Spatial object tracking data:
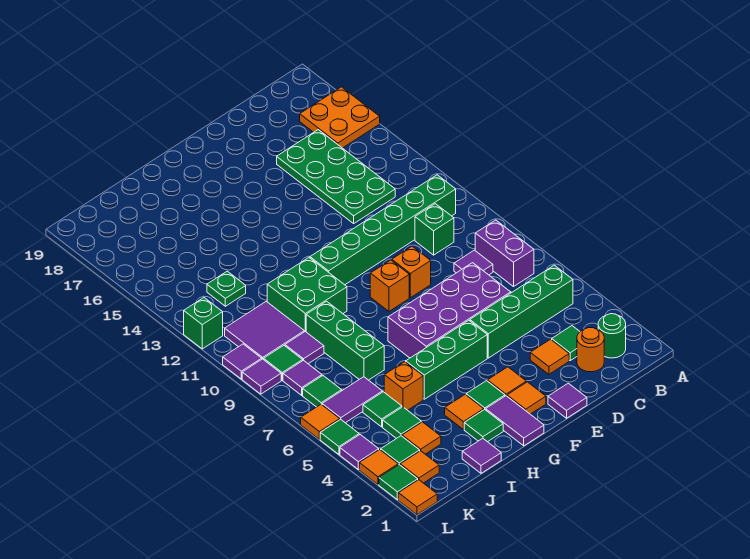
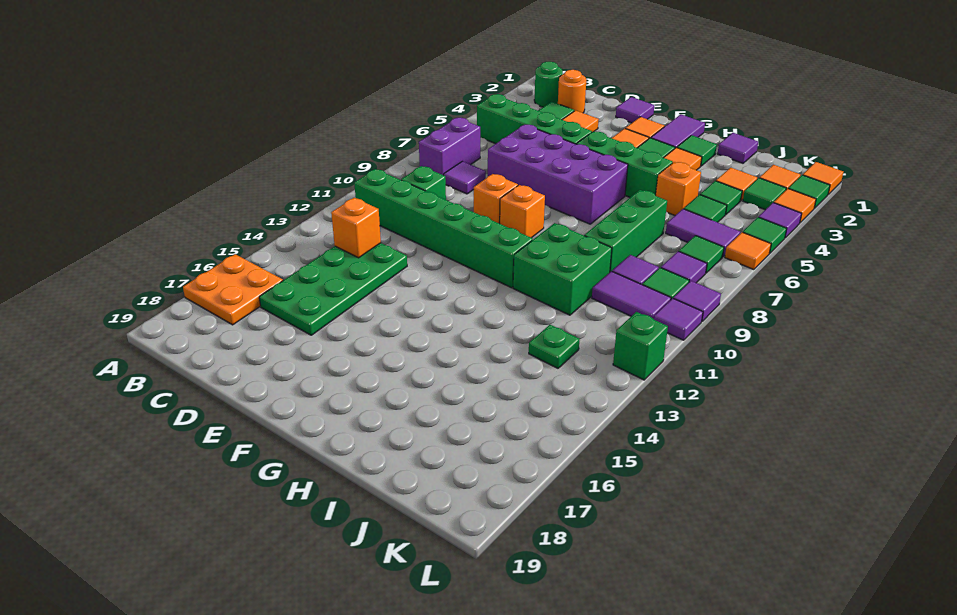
none -> orange brick C13 level 2
purple tile J10:K11 level 1 -> purple tile J10:K10 level 1

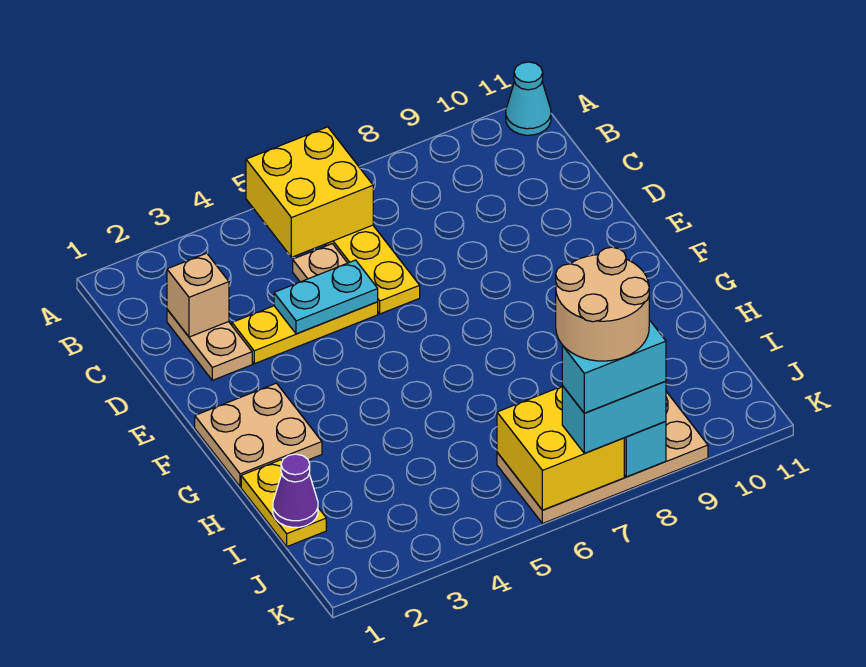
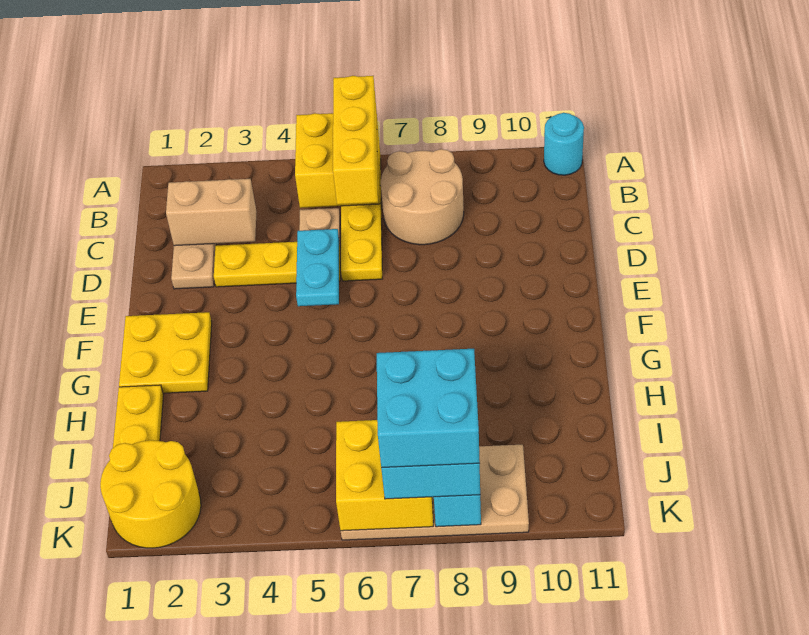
none -> yellow brick A6:C6 level 3
cyan cone A11 level 1 -> cyan round brick A11 level 1
tan brick C2 level 2 -> tan brick C2:C3 level 2
cyan plate D4:D5 level 2 -> cyan plate D5:E5 level 2
tan plate F1:G2 level 1 -> yellow plate F1:G2 level 1
purple cone I1 level 2 -> none
none -> yellow round brick J1:K2 level 1
tan round brick J7:K8 level 5 -> tan round brick B7:C8 level 1
cyan brick K7:K8 level 4 -> cyan brick J7:K8 level 4

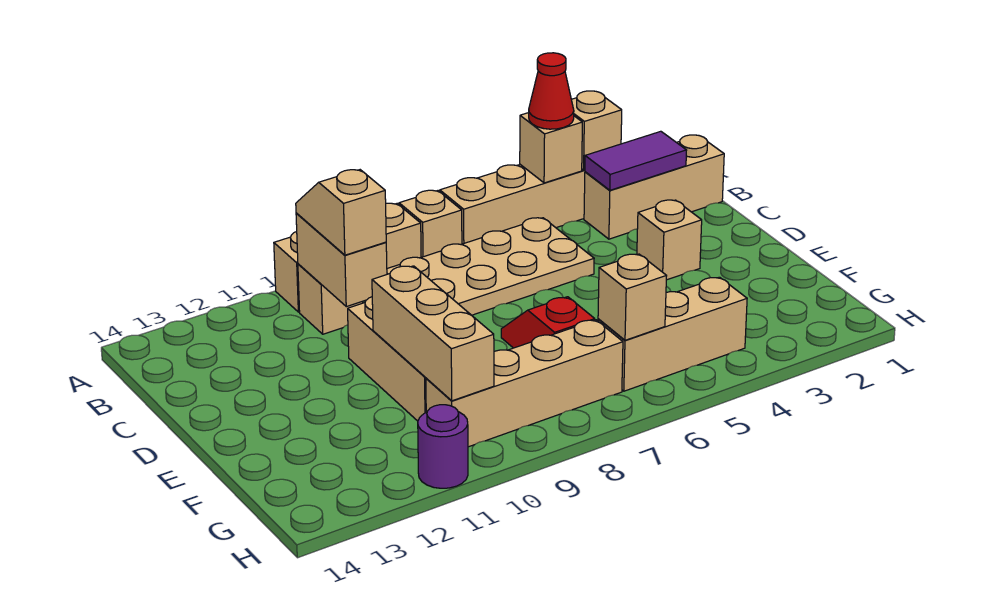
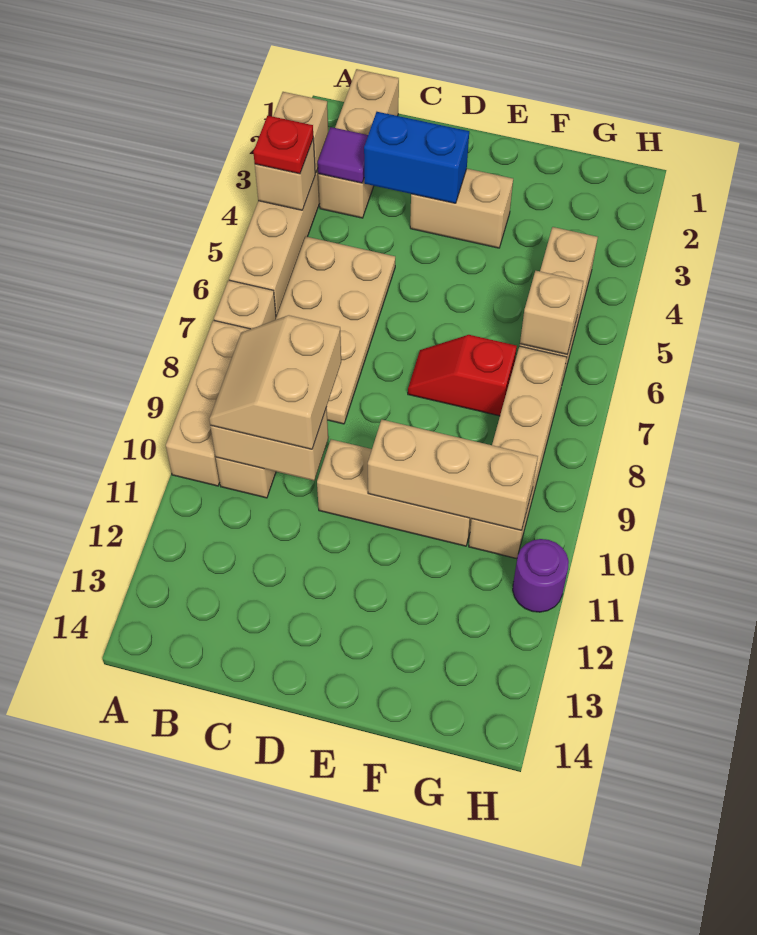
red cone A4 level 3 -> red plate A4 level 3
purple tile B2:B3 level 2 -> purple tile B3 level 2
tan slope B10:C10 level 3 top C -> tan slope B9:C10 level 3 top C
none -> blue brick C3:D3 level 2
tan brick D3 level 1 -> tan brick D3:E3 level 1

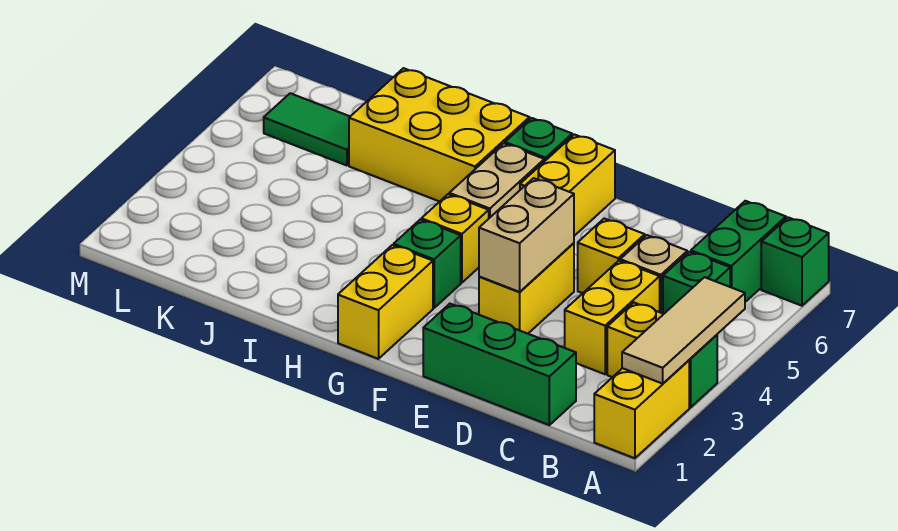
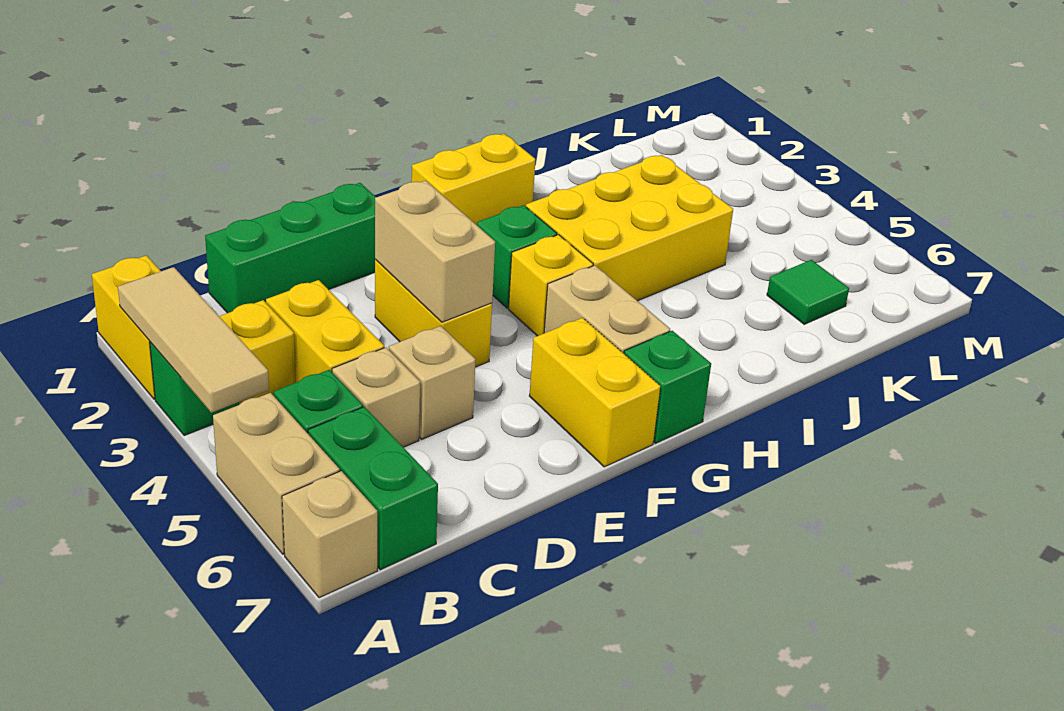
none -> tan brick A5:A6 level 1
green brick A7 level 1 -> tan brick A7 level 1
yellow brick D5 level 1 -> tan brick D5 level 1
yellow brick G1:G2 level 1 -> yellow brick G1:H1 level 1
yellow brick H6:J7 level 1 -> yellow brick H3:J4 level 1
green tile K6:L6 level 1 -> green tile K6 level 1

AIM OF THE TASK> Repeat the entries above exactly as written, but not their pictures.

SOLUTION TO THIS TASK>
none -> orange brick C13 level 2
purple tile J10:K11 level 1 -> purple tile J10:K10 level 1

none -> yellow brick A6:C6 level 3
cyan cone A11 level 1 -> cyan round brick A11 level 1
tan brick C2 level 2 -> tan brick C2:C3 level 2
cyan plate D4:D5 level 2 -> cyan plate D5:E5 level 2
tan plate F1:G2 level 1 -> yellow plate F1:G2 level 1
purple cone I1 level 2 -> none
none -> yellow round brick J1:K2 level 1
tan round brick J7:K8 level 5 -> tan round brick B7:C8 level 1
cyan brick K7:K8 level 4 -> cyan brick J7:K8 level 4

red cone A4 level 3 -> red plate A4 level 3
purple tile B2:B3 level 2 -> purple tile B3 level 2
tan slope B10:C10 level 3 top C -> tan slope B9:C10 level 3 top C
none -> blue brick C3:D3 level 2
tan brick D3 level 1 -> tan brick D3:E3 level 1

none -> tan brick A5:A6 level 1
green brick A7 level 1 -> tan brick A7 level 1
yellow brick D5 level 1 -> tan brick D5 level 1
yellow brick G1:G2 level 1 -> yellow brick G1:H1 level 1
yellow brick H6:J7 level 1 -> yellow brick H3:J4 level 1
green tile K6:L6 level 1 -> green tile K6 level 1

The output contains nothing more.